▸ Itemized modification records:
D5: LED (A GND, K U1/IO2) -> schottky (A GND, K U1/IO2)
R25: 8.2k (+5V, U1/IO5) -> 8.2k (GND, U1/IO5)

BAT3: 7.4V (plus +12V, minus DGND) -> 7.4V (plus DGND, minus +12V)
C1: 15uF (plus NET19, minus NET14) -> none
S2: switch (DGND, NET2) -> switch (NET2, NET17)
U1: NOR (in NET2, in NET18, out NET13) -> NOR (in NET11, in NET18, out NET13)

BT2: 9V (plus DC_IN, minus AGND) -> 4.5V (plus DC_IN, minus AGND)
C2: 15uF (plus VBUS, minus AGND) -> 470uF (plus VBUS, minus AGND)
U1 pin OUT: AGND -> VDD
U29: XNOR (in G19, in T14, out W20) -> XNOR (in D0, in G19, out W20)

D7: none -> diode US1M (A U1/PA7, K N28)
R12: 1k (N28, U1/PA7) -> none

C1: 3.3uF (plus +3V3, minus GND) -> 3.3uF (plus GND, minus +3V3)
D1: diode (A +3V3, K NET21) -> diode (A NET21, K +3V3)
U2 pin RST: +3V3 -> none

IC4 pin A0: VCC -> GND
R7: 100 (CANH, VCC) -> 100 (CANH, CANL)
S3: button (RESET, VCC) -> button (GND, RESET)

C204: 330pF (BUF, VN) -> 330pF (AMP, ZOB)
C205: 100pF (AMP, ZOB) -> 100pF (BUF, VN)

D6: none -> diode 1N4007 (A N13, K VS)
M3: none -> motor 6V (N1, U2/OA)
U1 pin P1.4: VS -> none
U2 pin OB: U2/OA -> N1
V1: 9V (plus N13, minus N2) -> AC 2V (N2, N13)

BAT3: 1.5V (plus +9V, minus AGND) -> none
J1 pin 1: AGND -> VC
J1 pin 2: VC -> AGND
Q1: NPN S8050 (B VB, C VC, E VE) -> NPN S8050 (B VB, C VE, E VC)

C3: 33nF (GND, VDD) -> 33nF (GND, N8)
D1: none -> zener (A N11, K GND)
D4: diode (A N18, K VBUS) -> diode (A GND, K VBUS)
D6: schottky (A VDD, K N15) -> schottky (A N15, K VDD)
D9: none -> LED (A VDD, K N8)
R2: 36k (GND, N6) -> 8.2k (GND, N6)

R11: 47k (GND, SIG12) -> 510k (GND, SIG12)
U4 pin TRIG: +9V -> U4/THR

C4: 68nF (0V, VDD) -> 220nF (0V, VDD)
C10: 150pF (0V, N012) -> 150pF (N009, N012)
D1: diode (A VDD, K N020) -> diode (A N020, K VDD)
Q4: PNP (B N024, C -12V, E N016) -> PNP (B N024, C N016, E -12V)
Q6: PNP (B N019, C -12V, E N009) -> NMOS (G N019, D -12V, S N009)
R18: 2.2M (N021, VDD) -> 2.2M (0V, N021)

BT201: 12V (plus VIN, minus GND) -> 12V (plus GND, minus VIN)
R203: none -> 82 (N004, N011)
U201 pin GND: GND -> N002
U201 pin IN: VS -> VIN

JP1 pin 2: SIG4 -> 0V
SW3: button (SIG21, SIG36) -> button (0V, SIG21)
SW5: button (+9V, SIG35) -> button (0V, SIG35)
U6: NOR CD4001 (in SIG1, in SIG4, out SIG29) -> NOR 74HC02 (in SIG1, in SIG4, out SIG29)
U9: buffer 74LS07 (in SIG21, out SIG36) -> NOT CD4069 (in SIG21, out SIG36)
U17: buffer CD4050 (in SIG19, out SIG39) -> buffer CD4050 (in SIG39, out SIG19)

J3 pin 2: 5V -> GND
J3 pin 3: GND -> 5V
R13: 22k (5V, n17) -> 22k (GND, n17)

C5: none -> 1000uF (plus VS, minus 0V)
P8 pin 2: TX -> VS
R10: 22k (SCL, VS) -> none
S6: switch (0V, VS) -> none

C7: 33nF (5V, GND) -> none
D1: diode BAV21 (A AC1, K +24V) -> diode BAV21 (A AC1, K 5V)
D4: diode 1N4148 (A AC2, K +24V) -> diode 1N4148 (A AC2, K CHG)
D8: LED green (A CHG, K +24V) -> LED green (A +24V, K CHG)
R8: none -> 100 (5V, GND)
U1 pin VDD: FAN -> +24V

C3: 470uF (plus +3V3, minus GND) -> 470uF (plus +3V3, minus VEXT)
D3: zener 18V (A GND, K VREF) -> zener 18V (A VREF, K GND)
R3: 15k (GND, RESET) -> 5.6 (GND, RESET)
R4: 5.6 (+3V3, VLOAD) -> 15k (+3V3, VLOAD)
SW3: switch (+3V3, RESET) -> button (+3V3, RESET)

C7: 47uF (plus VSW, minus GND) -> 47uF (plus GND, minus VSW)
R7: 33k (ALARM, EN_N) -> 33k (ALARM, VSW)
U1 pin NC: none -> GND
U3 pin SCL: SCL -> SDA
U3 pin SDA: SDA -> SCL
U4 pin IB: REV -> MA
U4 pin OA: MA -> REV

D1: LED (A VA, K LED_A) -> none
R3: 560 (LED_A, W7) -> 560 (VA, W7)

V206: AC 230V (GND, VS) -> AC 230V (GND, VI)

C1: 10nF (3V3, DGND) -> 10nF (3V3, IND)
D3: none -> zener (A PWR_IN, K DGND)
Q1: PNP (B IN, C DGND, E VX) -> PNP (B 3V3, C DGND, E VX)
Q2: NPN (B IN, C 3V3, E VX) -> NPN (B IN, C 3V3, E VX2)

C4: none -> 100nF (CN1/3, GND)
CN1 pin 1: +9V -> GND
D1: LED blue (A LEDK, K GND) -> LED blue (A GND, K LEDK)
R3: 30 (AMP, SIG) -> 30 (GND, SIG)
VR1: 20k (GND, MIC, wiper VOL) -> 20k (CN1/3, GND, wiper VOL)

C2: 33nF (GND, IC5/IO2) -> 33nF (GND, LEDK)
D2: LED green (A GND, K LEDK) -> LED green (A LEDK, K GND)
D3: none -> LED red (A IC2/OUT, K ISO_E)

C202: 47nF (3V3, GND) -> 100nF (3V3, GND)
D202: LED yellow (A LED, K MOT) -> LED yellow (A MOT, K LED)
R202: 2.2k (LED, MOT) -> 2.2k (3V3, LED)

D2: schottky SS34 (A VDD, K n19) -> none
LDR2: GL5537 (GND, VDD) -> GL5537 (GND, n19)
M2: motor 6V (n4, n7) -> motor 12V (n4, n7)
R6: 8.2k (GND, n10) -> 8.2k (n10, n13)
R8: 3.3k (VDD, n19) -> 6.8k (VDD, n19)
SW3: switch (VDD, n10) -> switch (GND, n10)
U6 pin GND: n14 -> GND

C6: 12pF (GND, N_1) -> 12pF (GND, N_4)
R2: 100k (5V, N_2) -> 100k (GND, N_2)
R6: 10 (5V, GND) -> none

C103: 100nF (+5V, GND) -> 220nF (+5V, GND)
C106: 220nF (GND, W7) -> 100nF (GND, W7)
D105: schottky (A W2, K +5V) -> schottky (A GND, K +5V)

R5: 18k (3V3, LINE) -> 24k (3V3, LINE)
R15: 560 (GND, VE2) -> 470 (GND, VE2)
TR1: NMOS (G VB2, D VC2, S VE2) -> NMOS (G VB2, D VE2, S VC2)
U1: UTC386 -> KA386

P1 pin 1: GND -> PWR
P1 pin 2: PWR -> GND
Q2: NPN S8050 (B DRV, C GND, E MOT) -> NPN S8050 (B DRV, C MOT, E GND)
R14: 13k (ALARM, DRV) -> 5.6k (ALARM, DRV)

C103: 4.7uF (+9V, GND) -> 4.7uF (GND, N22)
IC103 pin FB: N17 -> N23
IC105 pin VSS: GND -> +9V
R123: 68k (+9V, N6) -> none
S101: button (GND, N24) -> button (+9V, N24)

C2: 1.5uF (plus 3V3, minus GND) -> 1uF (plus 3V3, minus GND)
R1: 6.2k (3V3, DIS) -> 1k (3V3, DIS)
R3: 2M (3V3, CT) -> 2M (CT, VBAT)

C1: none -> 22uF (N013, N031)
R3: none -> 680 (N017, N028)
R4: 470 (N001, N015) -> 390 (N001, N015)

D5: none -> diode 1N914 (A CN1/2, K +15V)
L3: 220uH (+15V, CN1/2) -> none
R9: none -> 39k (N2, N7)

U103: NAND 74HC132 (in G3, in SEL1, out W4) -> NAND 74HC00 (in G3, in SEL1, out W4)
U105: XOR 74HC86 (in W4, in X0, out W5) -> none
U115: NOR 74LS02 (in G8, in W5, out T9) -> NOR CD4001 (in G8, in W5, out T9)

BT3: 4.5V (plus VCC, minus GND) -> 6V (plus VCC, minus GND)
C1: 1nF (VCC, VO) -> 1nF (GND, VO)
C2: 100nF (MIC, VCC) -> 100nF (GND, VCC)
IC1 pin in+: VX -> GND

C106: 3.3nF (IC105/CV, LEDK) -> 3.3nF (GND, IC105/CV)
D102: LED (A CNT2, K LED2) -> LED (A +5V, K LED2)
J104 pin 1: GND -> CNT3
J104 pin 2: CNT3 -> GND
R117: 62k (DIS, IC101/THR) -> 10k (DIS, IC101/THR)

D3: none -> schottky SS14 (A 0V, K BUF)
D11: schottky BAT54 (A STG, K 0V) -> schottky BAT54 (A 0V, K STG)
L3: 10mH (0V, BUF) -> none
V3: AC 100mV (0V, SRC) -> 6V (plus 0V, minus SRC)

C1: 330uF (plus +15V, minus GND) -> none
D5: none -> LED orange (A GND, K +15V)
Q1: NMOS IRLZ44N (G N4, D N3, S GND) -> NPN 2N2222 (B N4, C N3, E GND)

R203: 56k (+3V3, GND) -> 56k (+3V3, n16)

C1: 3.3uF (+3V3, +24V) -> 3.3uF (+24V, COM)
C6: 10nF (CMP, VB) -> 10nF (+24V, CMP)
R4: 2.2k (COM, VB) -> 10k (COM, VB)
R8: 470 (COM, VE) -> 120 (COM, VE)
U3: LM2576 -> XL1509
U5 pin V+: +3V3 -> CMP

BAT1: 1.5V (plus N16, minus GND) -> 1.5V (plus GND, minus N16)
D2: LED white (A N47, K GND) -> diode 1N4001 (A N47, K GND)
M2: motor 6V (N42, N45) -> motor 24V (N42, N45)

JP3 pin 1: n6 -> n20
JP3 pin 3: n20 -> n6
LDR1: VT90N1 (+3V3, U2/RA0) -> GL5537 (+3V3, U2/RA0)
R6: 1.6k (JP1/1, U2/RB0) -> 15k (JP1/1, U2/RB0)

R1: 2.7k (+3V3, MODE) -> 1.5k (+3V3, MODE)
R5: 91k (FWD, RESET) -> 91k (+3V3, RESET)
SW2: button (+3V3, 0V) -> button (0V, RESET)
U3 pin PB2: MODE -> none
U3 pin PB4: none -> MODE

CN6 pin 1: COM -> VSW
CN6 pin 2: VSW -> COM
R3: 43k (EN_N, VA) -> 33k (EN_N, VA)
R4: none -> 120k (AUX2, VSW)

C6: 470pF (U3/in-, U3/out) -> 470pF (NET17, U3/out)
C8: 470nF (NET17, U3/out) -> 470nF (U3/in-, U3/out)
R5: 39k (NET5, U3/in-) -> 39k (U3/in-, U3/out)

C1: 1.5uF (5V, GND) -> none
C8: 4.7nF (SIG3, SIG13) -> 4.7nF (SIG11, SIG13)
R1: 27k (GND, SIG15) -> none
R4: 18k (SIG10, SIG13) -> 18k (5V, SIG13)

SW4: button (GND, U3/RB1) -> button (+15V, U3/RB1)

▸ Work instructions:
From the line holding "C106: 220nF (GND, W7) -> 100nF (GND, W7)" to the line holding "R9: none -> 39k (N2, N7)", inclusive, restate each line above exactly as written.

▸ Task response:
C106: 220nF (GND, W7) -> 100nF (GND, W7)
D105: schottky (A W2, K +5V) -> schottky (A GND, K +5V)

R5: 18k (3V3, LINE) -> 24k (3V3, LINE)
R15: 560 (GND, VE2) -> 470 (GND, VE2)
TR1: NMOS (G VB2, D VC2, S VE2) -> NMOS (G VB2, D VE2, S VC2)
U1: UTC386 -> KA386

P1 pin 1: GND -> PWR
P1 pin 2: PWR -> GND
Q2: NPN S8050 (B DRV, C GND, E MOT) -> NPN S8050 (B DRV, C MOT, E GND)
R14: 13k (ALARM, DRV) -> 5.6k (ALARM, DRV)

C103: 4.7uF (+9V, GND) -> 4.7uF (GND, N22)
IC103 pin FB: N17 -> N23
IC105 pin VSS: GND -> +9V
R123: 68k (+9V, N6) -> none
S101: button (GND, N24) -> button (+9V, N24)

C2: 1.5uF (plus 3V3, minus GND) -> 1uF (plus 3V3, minus GND)
R1: 6.2k (3V3, DIS) -> 1k (3V3, DIS)
R3: 2M (3V3, CT) -> 2M (CT, VBAT)

C1: none -> 22uF (N013, N031)
R3: none -> 680 (N017, N028)
R4: 470 (N001, N015) -> 390 (N001, N015)

D5: none -> diode 1N914 (A CN1/2, K +15V)
L3: 220uH (+15V, CN1/2) -> none
R9: none -> 39k (N2, N7)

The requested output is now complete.